Data Start Marker
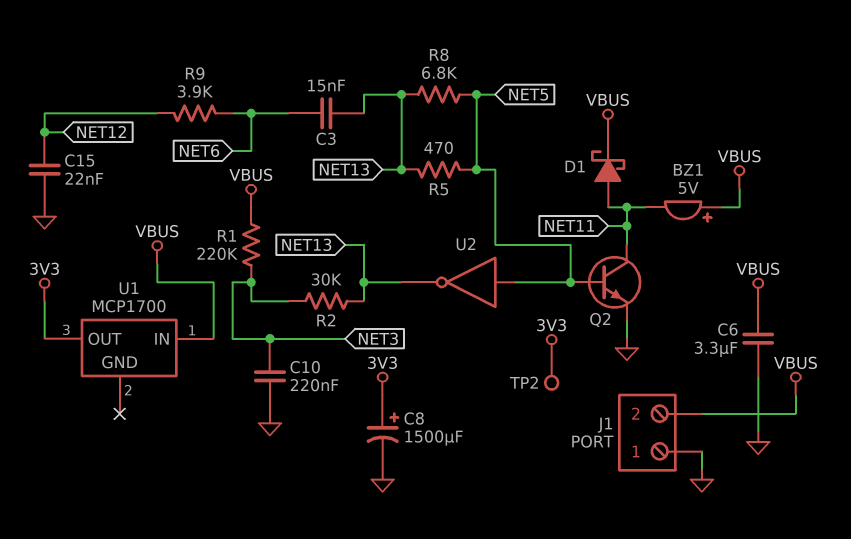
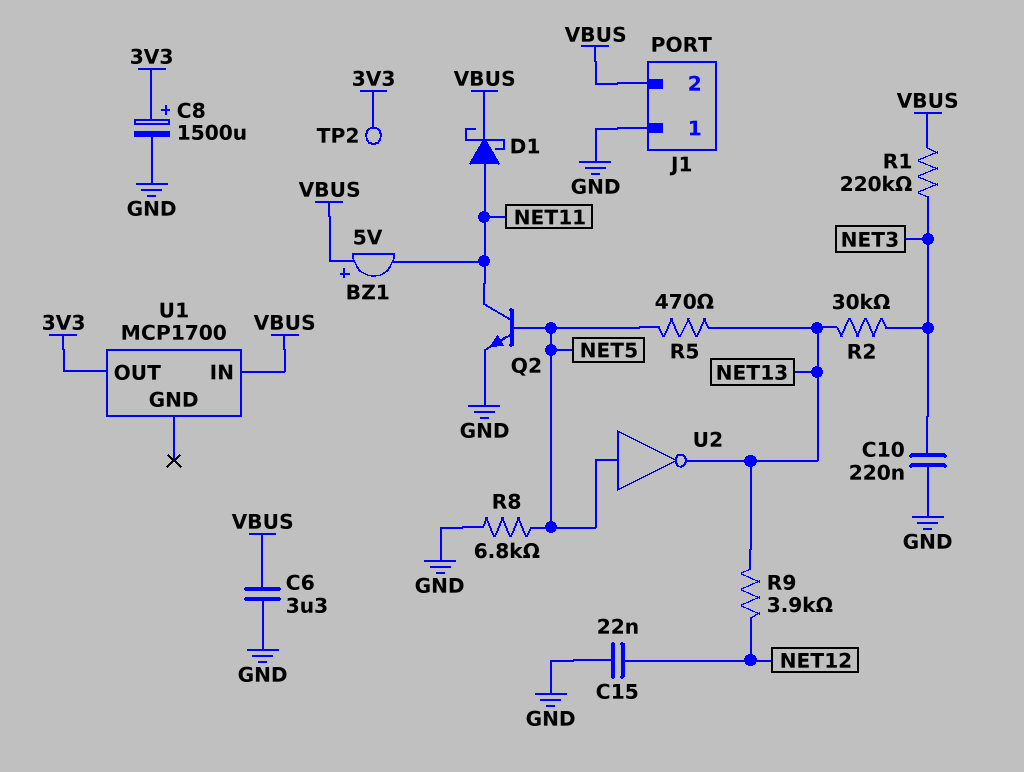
C3: 15nF (NET6, NET13) -> none
R8: 6.8k (NET5, NET13) -> 6.8k (GND, NET5)
R9: 3.9k (NET6, NET12) -> 3.9k (NET12, NET13)

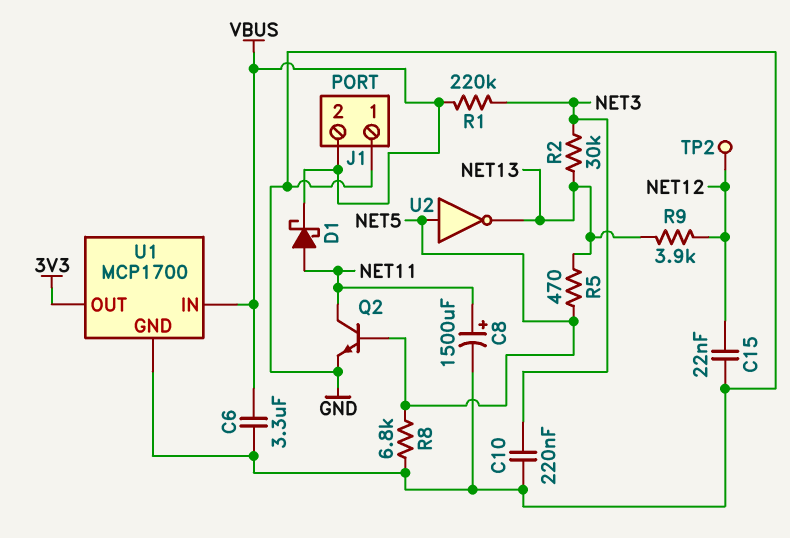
BZ1: buzzer 5V (plus VBUS, minus NET11) -> none
C8: 1500uF (plus 3V3, minus GND) -> 1500uF (plus NET11, minus GND)
TP2: test point (3V3) -> test point (NET12)
U1 pin GND: none -> GND

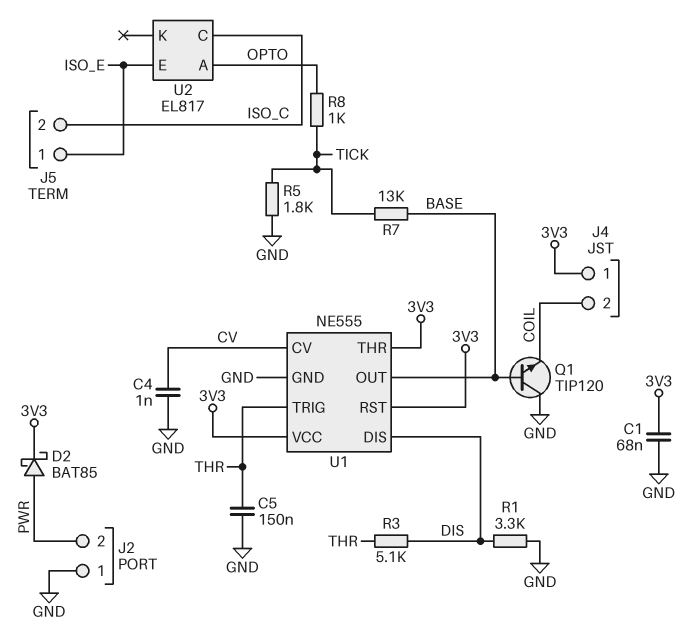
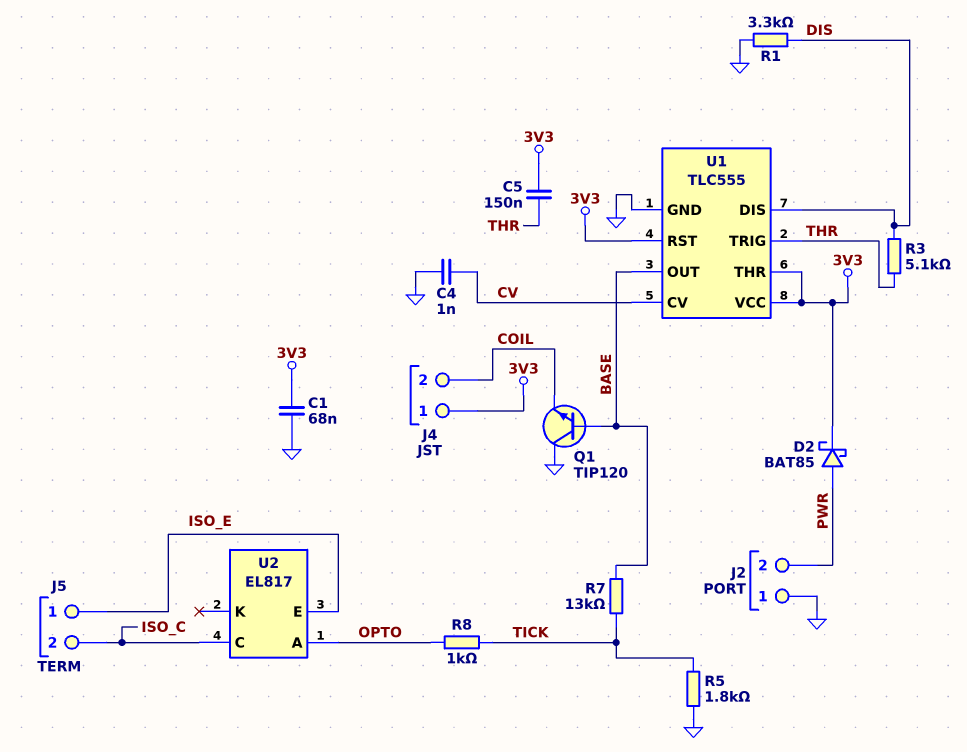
C5: 150nF (GND, THR) -> 150nF (3V3, THR)
U1: NE555 -> TLC555

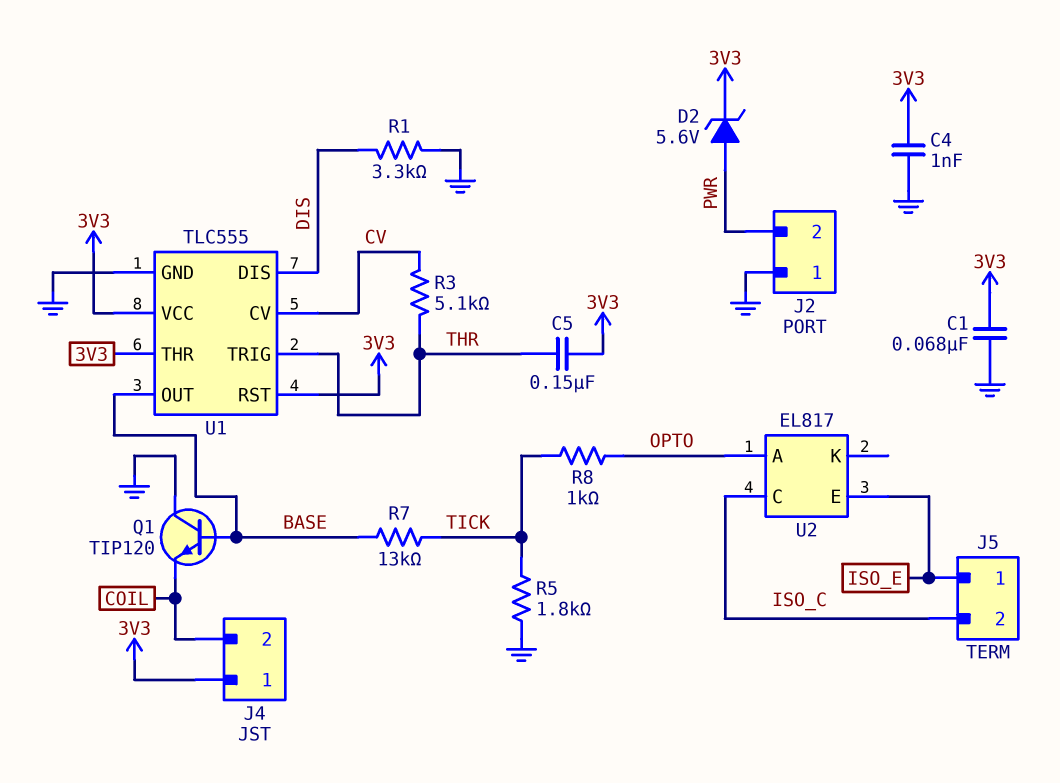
C4: 1nF (CV, GND) -> 1nF (3V3, GND)
D2: schottky BAT85 (A PWR, K 3V3) -> zener 5.6V (A PWR, K 3V3)
R3: 5.1k (DIS, THR) -> 5.1k (CV, THR)

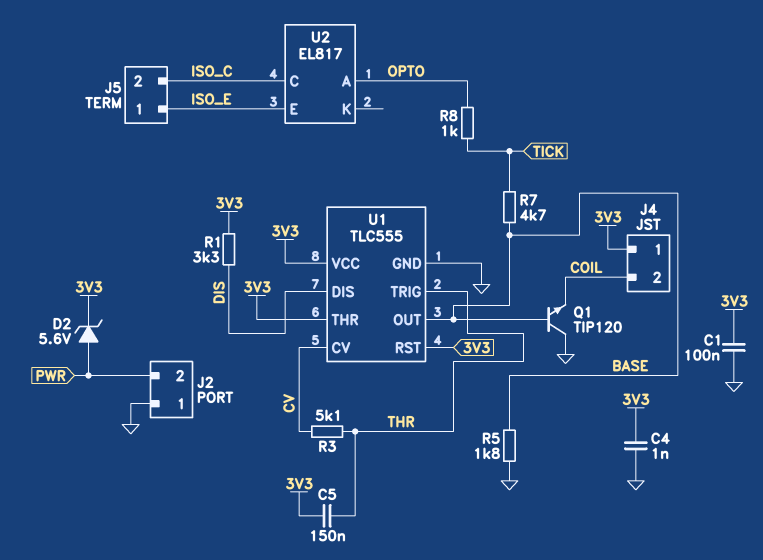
C1: 68nF (3V3, GND) -> 100nF (3V3, GND)
R1: 3.3k (DIS, GND) -> 3.3k (3V3, DIS)
R5: 1.8k (GND, TICK) -> 1.8k (BASE, GND)
R7: 13k (BASE, TICK) -> 4.7k (BASE, TICK)

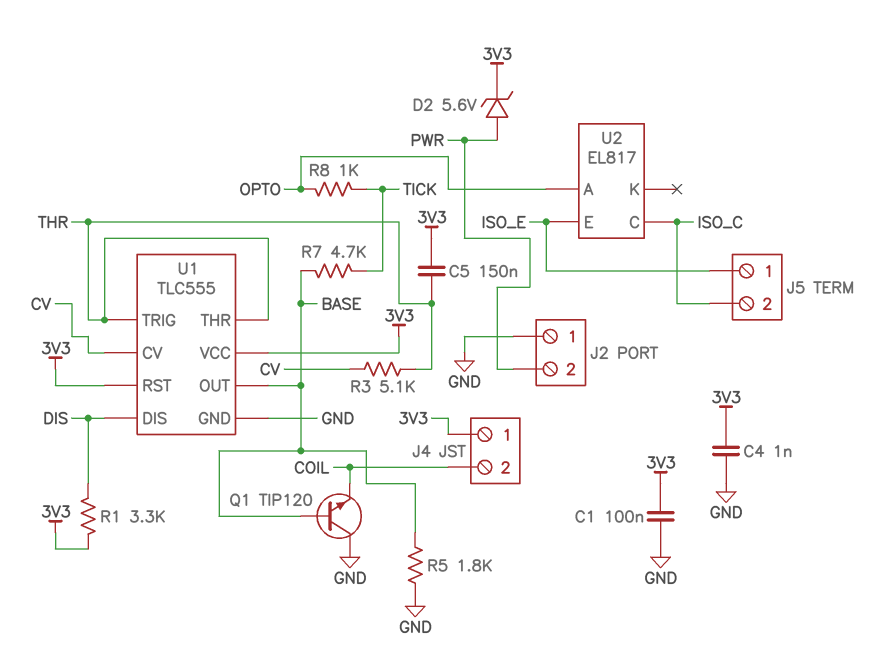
U1 pin THR: 3V3 -> THR

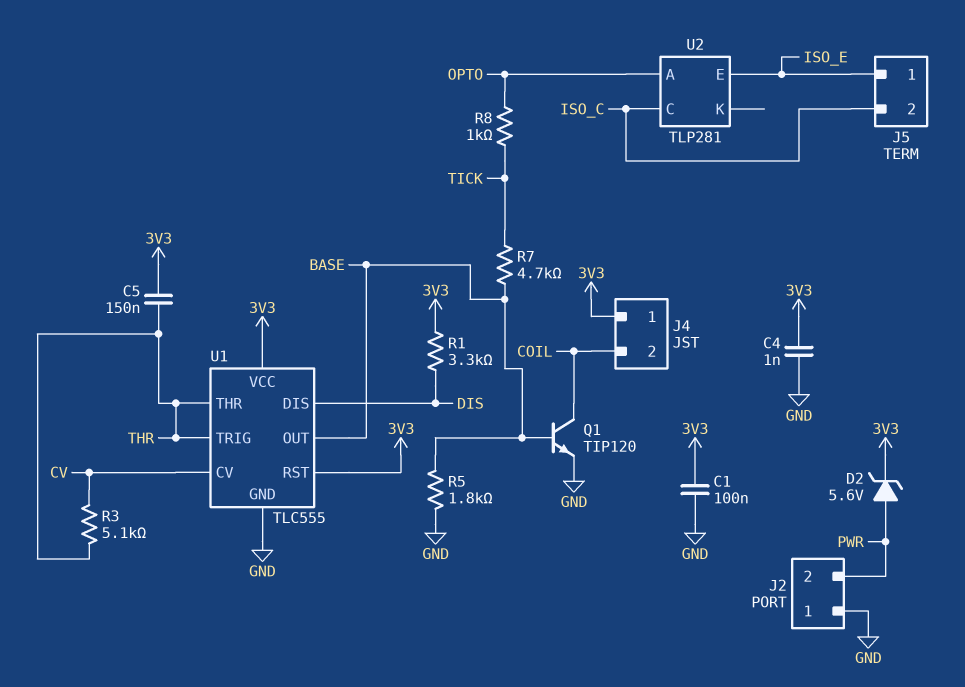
Q1: NPN TIP120 (B BASE, C GND, E COIL) -> NPN TIP120 (B BASE, C COIL, E GND)
U2: EL817 -> TLP281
Data End Marker
◆ Task goal: Retype only the lines from the line with "BZ1: buzzer 5V" through the last line of the data. Keep both ends and skip the pictures.

◆ Exercise answer:
BZ1: buzzer 5V (plus VBUS, minus NET11) -> none
C8: 1500uF (plus 3V3, minus GND) -> 1500uF (plus NET11, minus GND)
TP2: test point (3V3) -> test point (NET12)
U1 pin GND: none -> GND

C5: 150nF (GND, THR) -> 150nF (3V3, THR)
U1: NE555 -> TLC555

C4: 1nF (CV, GND) -> 1nF (3V3, GND)
D2: schottky BAT85 (A PWR, K 3V3) -> zener 5.6V (A PWR, K 3V3)
R3: 5.1k (DIS, THR) -> 5.1k (CV, THR)

C1: 68nF (3V3, GND) -> 100nF (3V3, GND)
R1: 3.3k (DIS, GND) -> 3.3k (3V3, DIS)
R5: 1.8k (GND, TICK) -> 1.8k (BASE, GND)
R7: 13k (BASE, TICK) -> 4.7k (BASE, TICK)

U1 pin THR: 3V3 -> THR

Q1: NPN TIP120 (B BASE, C GND, E COIL) -> NPN TIP120 (B BASE, C COIL, E GND)
U2: EL817 -> TLP281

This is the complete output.